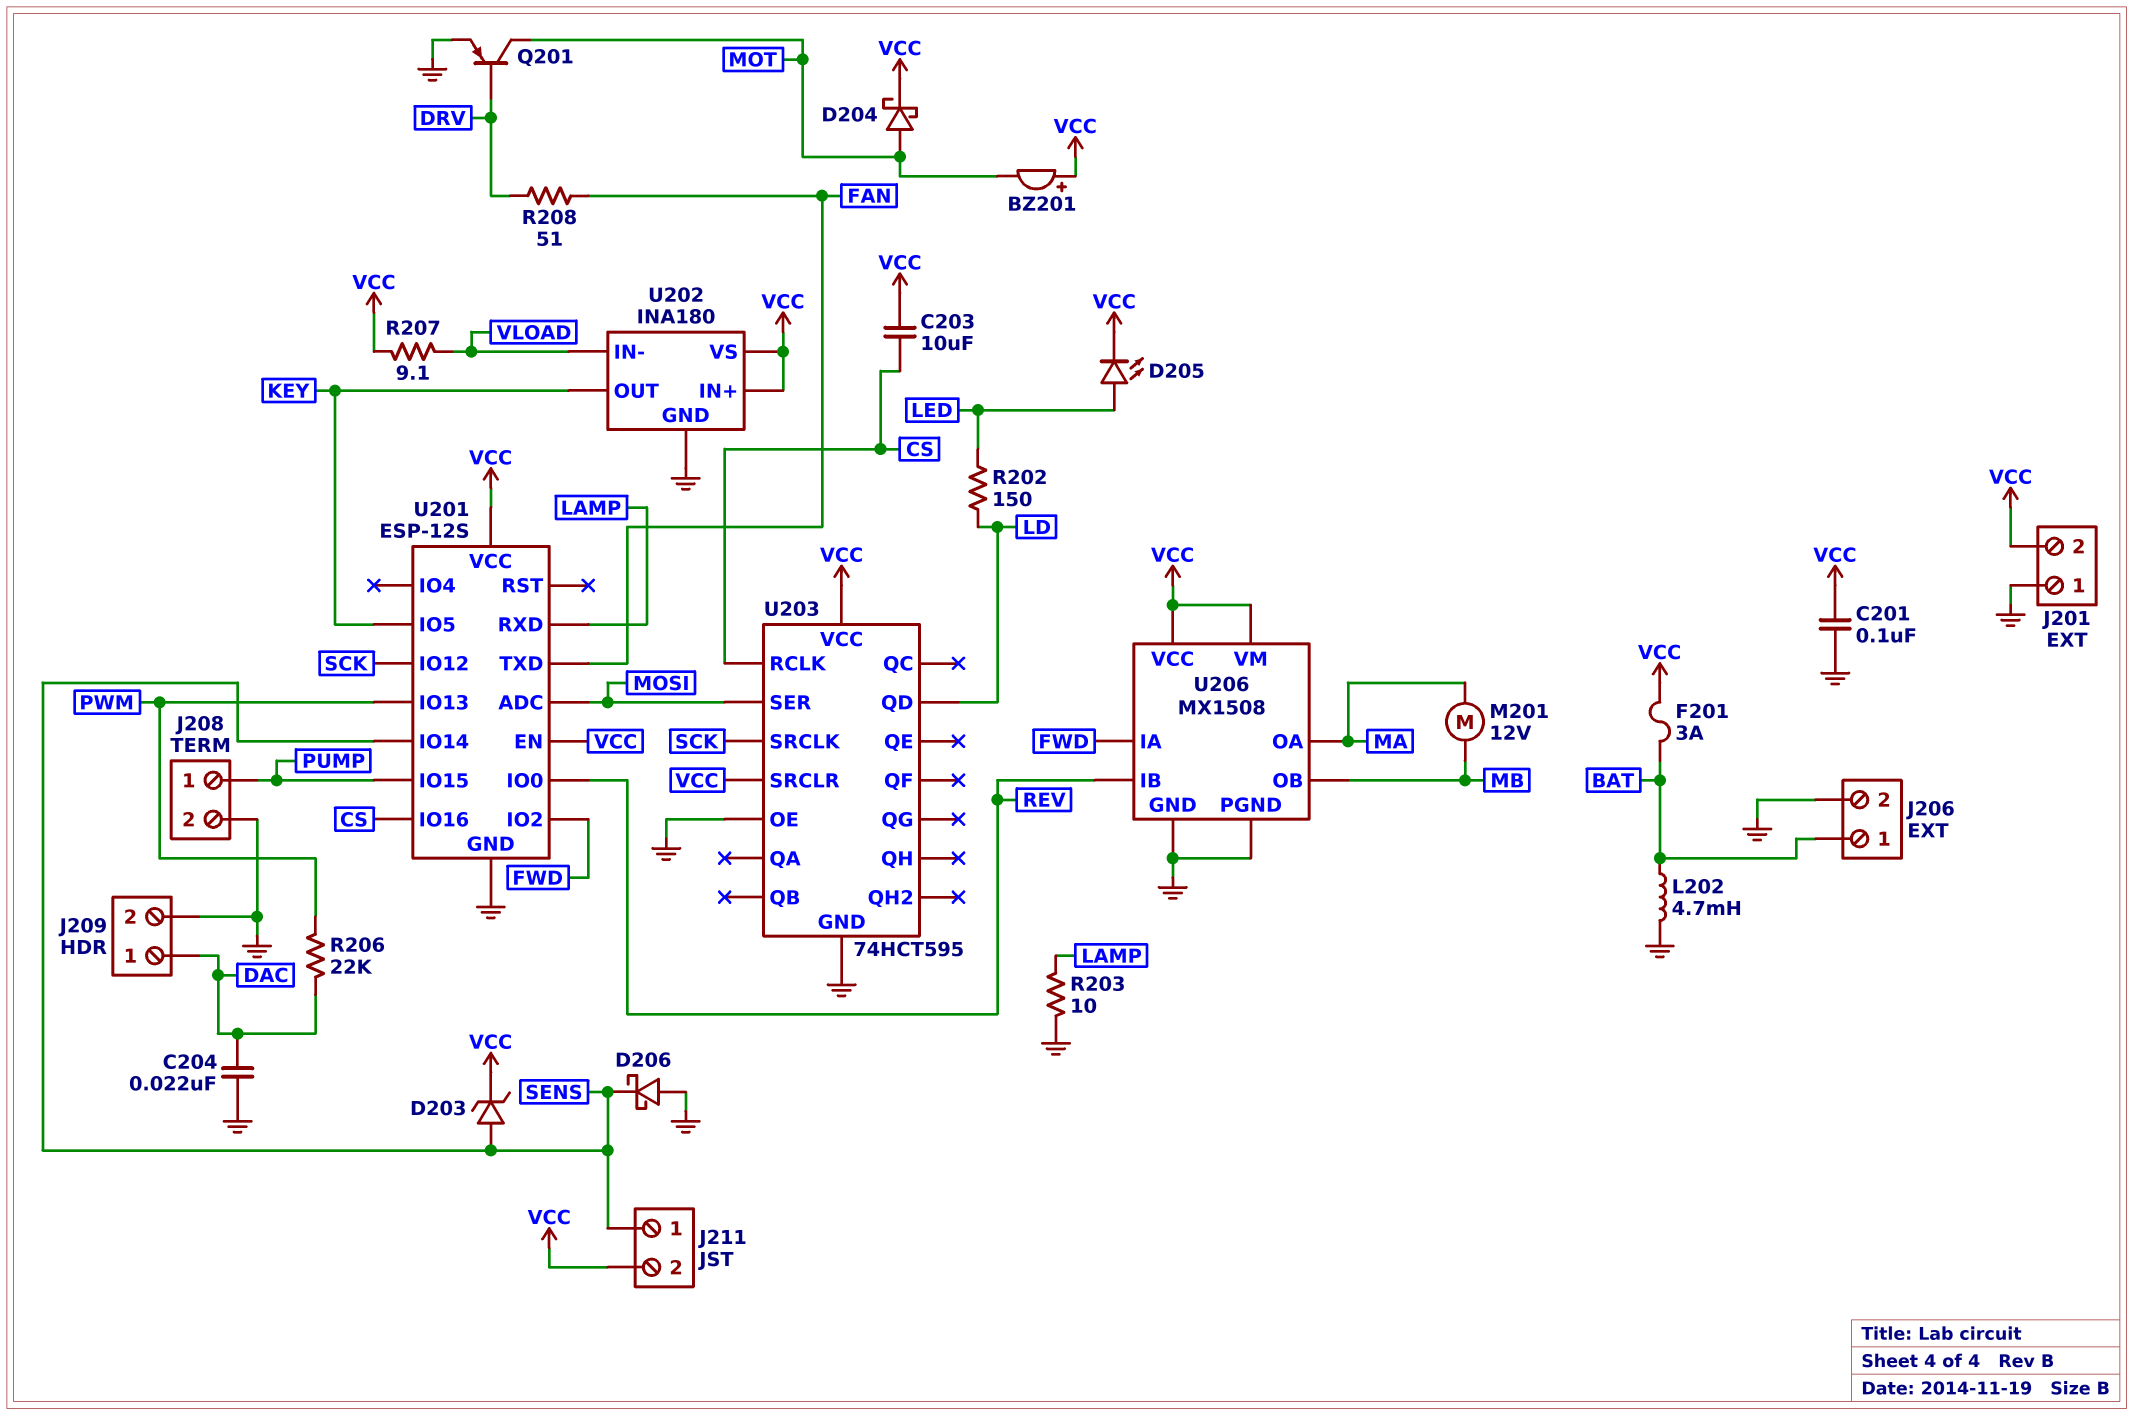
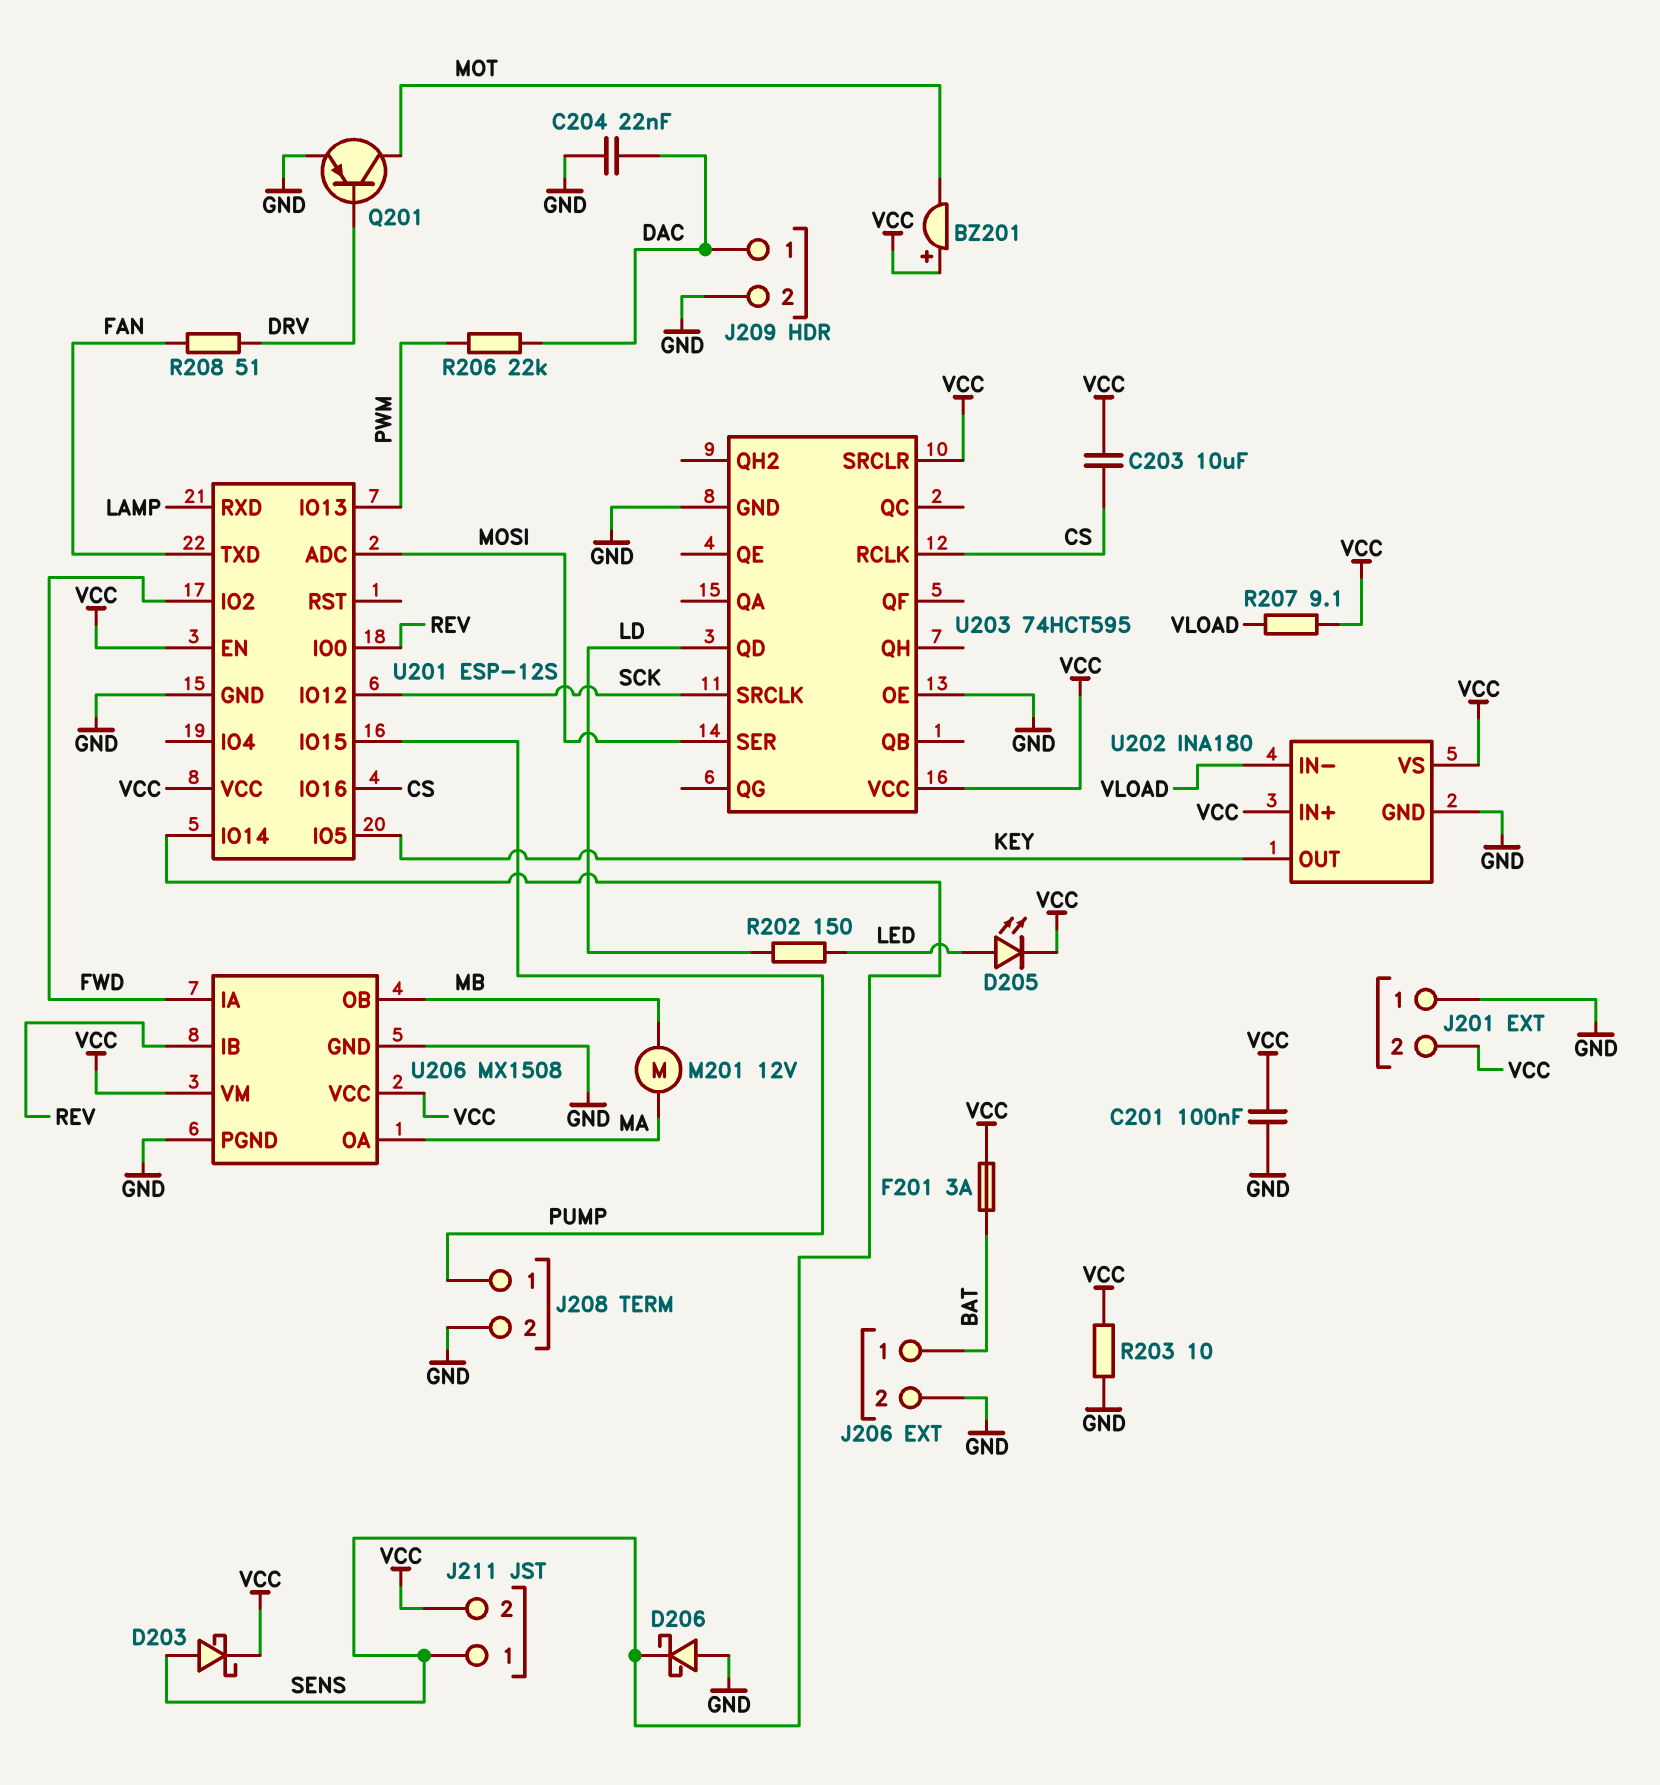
D203: zener (A SENS, K VCC) -> schottky (A SENS, K VCC)
D204: schottky (A MOT, K VCC) -> none
L202: 4.7mH (BAT, GND) -> none
R203: 10 (GND, LAMP) -> 10 (GND, VCC)

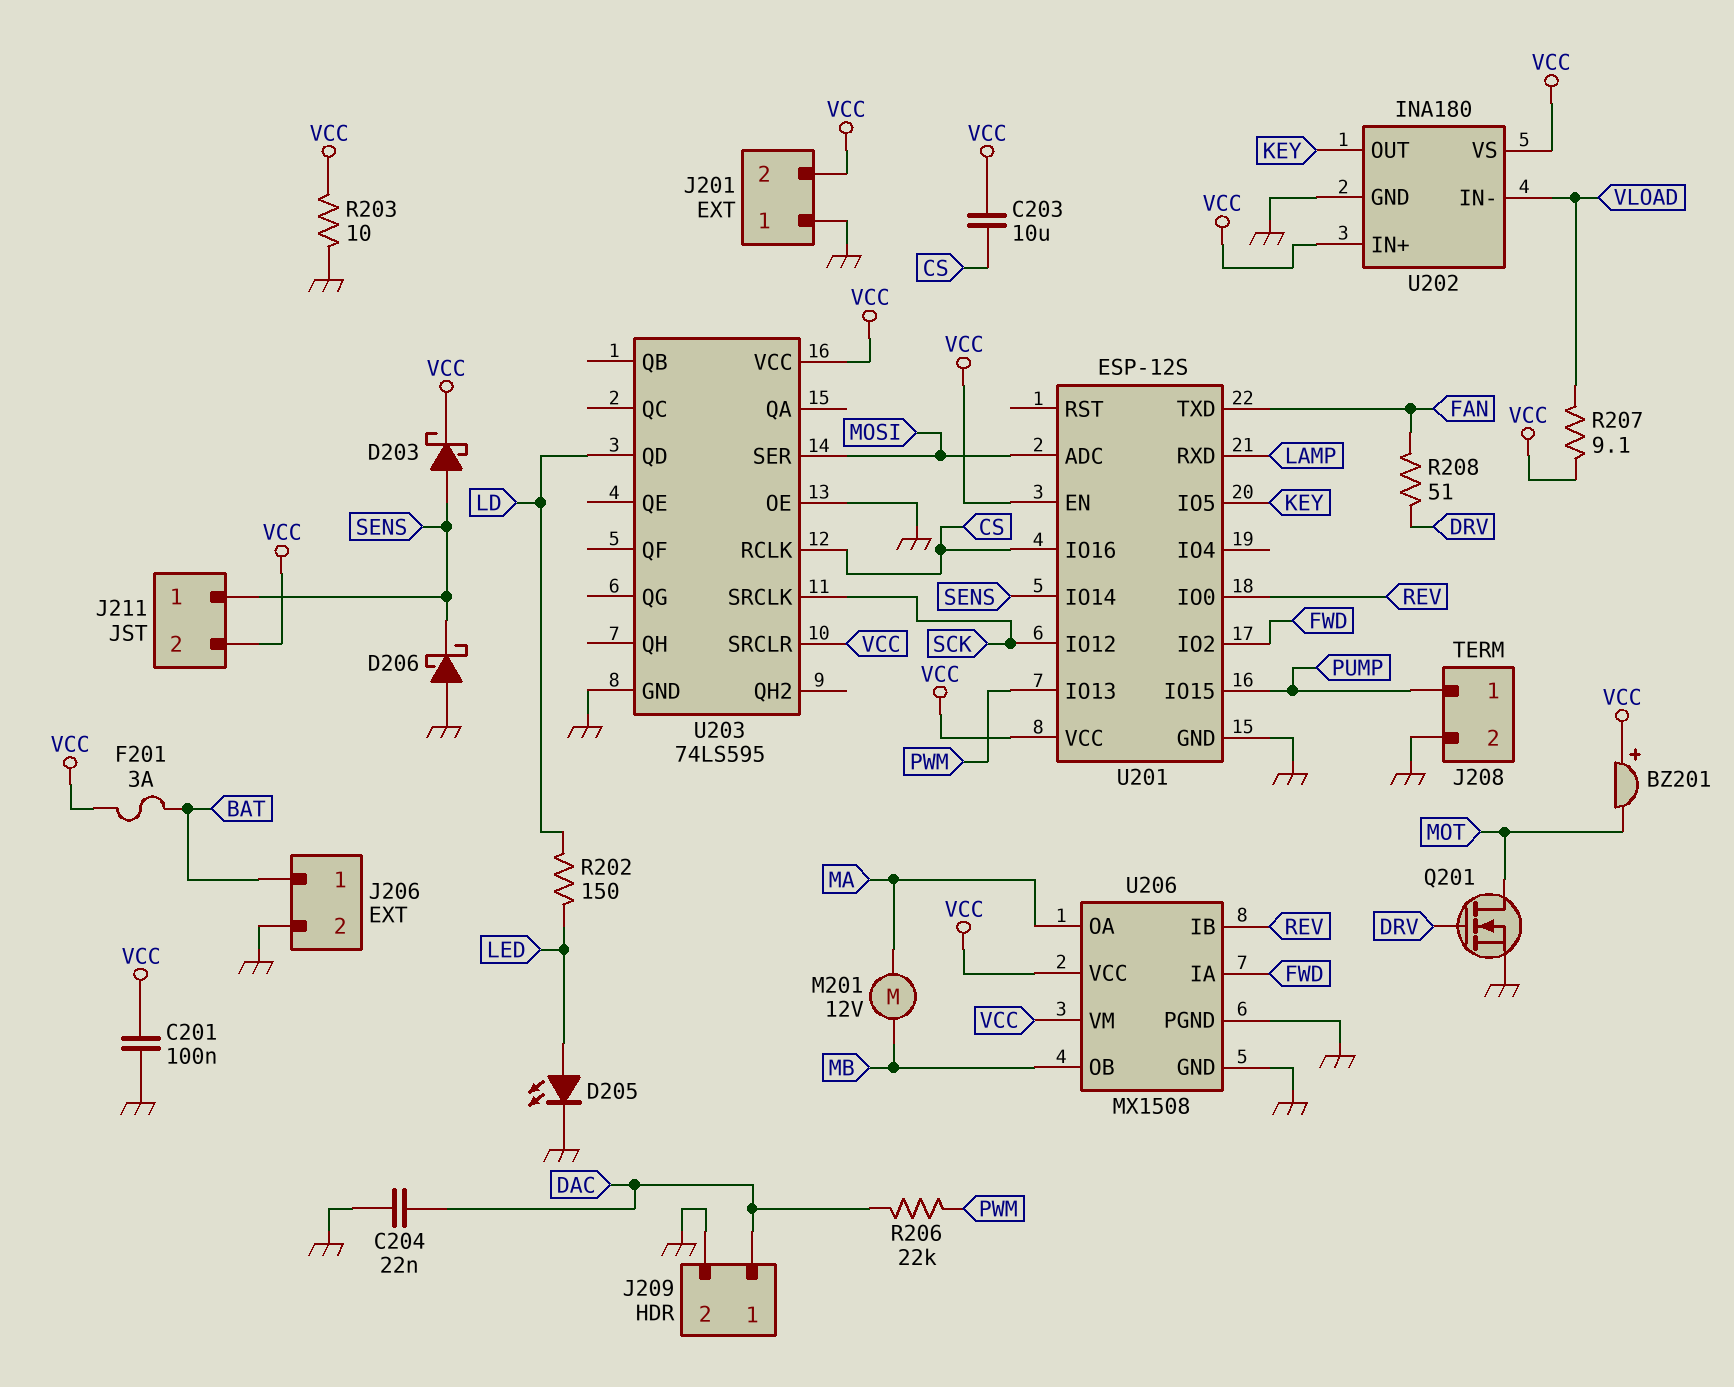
D205: LED (A LED, K VCC) -> LED (A LED, K GND)
Q201: PNP (B DRV, C MOT, E GND) -> NMOS (G DRV, D MOT, S GND)
U203: 74HCT595 -> 74LS595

**DESCRIPTION OF THE TASK:** Could you set down nothing but the lines from the one containing "D204: schottky (A MOT, K VCC) -> none" through the last line of the records above, both ends included, exactly as given and free of pictures?

**EXERCISE RESULT:**
D204: schottky (A MOT, K VCC) -> none
L202: 4.7mH (BAT, GND) -> none
R203: 10 (GND, LAMP) -> 10 (GND, VCC)

D205: LED (A LED, K VCC) -> LED (A LED, K GND)
Q201: PNP (B DRV, C MOT, E GND) -> NMOS (G DRV, D MOT, S GND)
U203: 74HCT595 -> 74LS595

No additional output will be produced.